Would you give back exactly the lines from the line with "camera: 165 degrees left, 10 degrees down" through the end of the entries below, both included, but none of the pictures?

## Task material
BEGIN
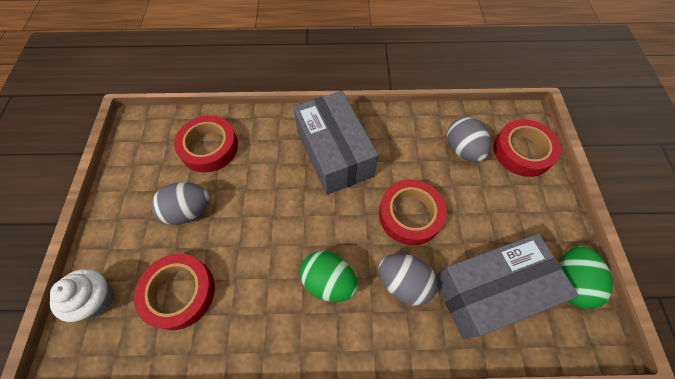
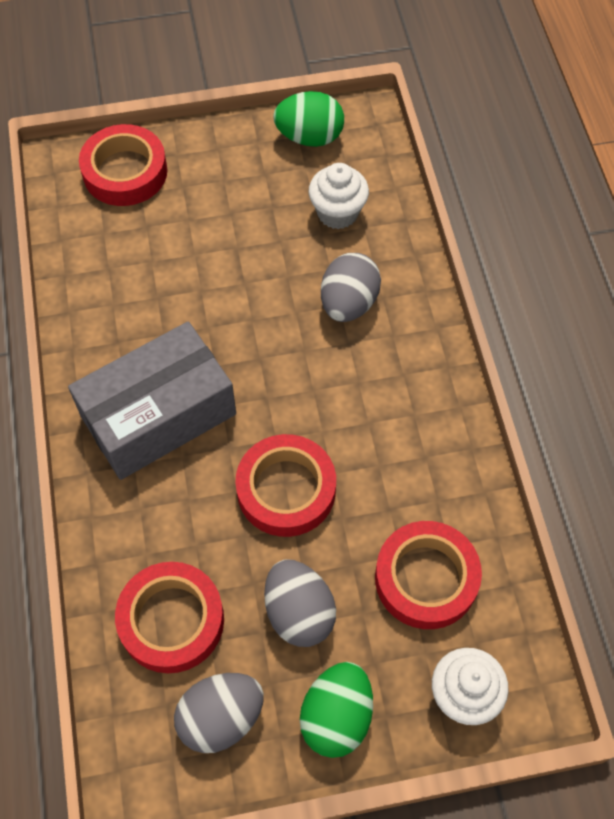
camera: 100 degrees left, 0 degrees up
(328, 281) = (366, 389): green egg -> green egg (336, 716)
(410, 215) = (250, 303): red tape -> red tape (286, 490)
(462, 150) = (131, 243): grey egg -> grey egg (221, 718)
(490, 291) = (337, 213): grey box -> white cupcake

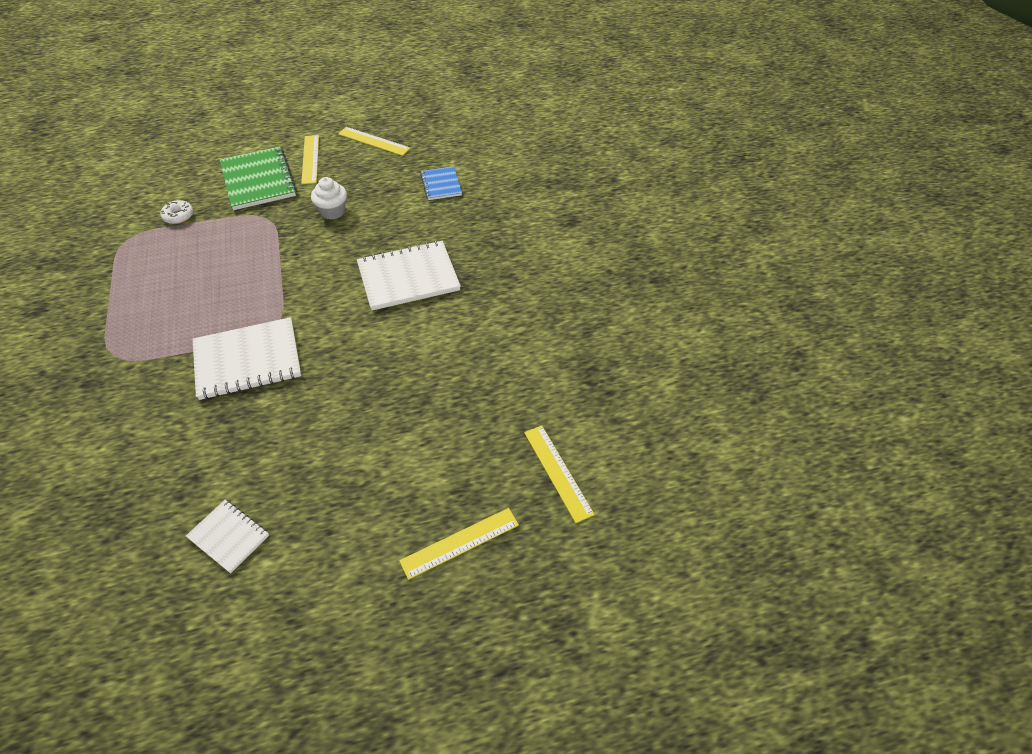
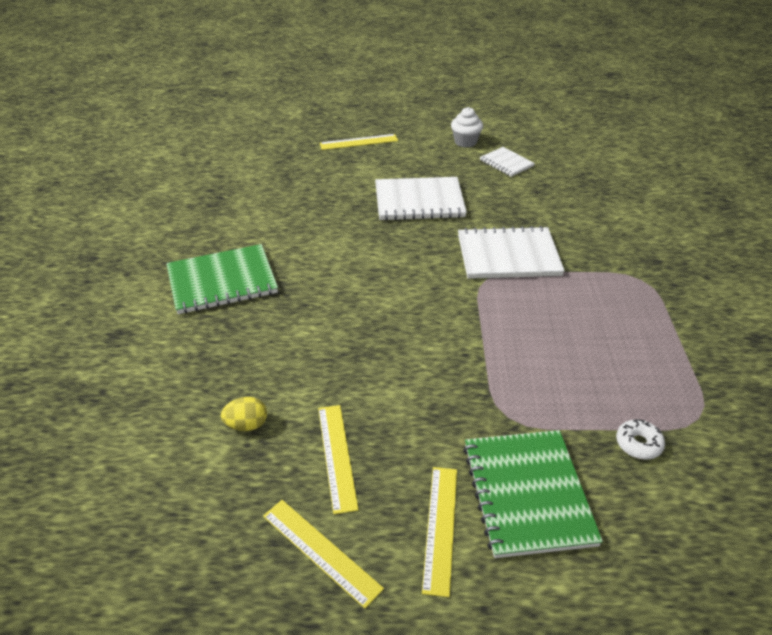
camera: 165 degrees left, 10 degrees down
(332, 211) = (412, 408): white cupcake -> white cupcake (465, 142)
(408, 277) = (338, 303): white notebook -> white notebook (419, 201)
(441, 184) = (246, 425): blue notebook -> yellow egg
(520, 279) = (222, 281): none -> green notebook
(557, 472) = (280, 159): yellow ruler -> yellow ruler (337, 456)

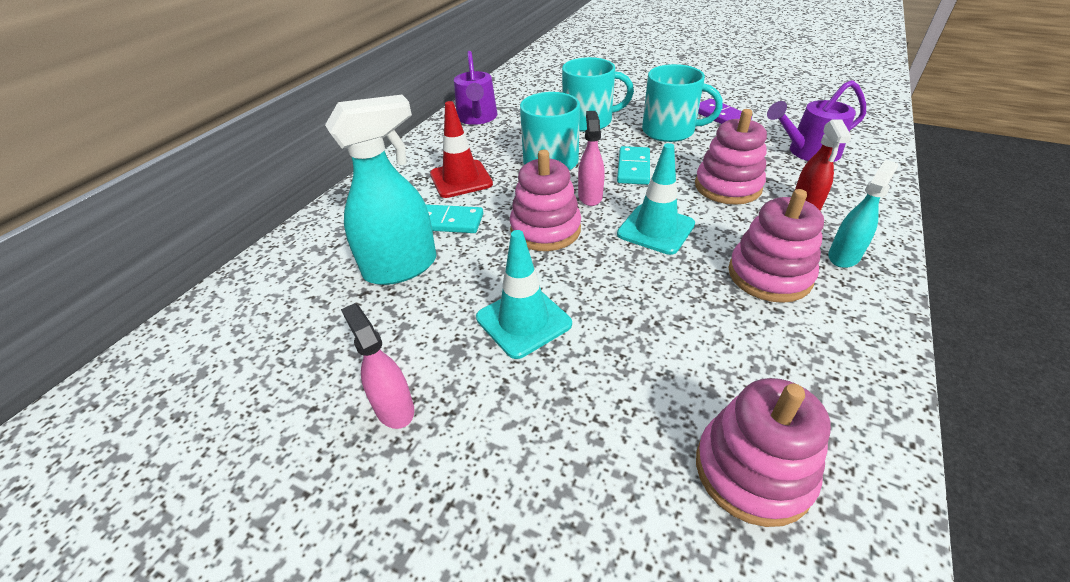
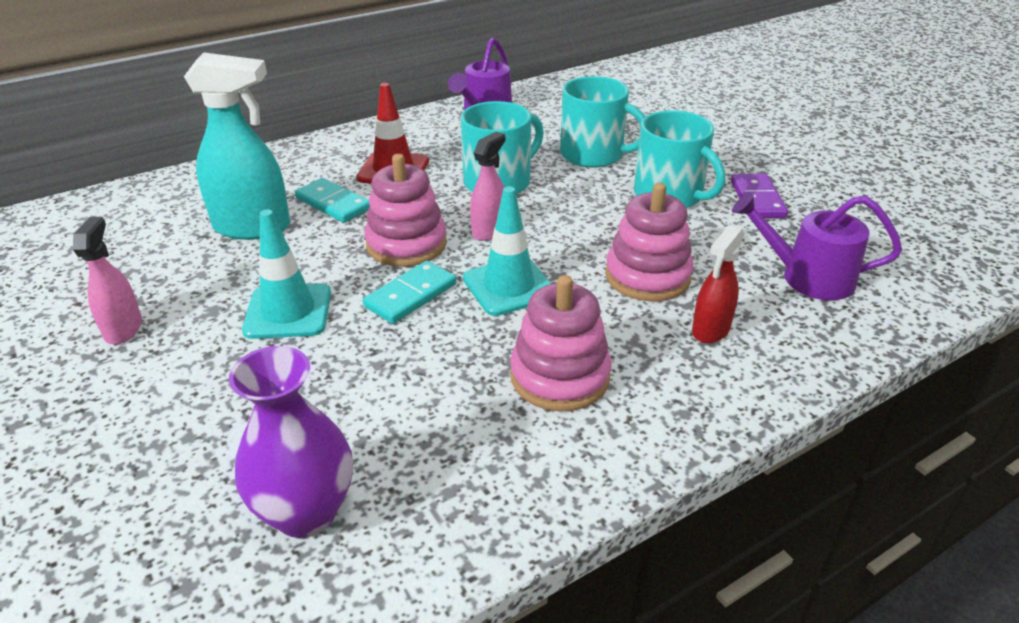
camera: 30 degrees right, 5 degrees down
(633, 168) = (572, 219): turquoise domino -> turquoise domino (410, 295)
(752, 471) = (306, 512): pink stacking toy -> purple vase
(844, 256) = (671, 397): turquoise spray bottle -> none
END
## Result below
camera: 165 degrees left, 10 degrees down
(332, 211) = (412, 408): white cupcake -> white cupcake (465, 142)
(408, 277) = (338, 303): white notebook -> white notebook (419, 201)
(441, 184) = (246, 425): blue notebook -> yellow egg
(520, 279) = (222, 281): none -> green notebook
(557, 472) = (280, 159): yellow ruler -> yellow ruler (337, 456)

camera: 30 degrees right, 5 degrees down
(633, 168) = (572, 219): turquoise domino -> turquoise domino (410, 295)
(752, 471) = (306, 512): pink stacking toy -> purple vase
(844, 256) = (671, 397): turquoise spray bottle -> none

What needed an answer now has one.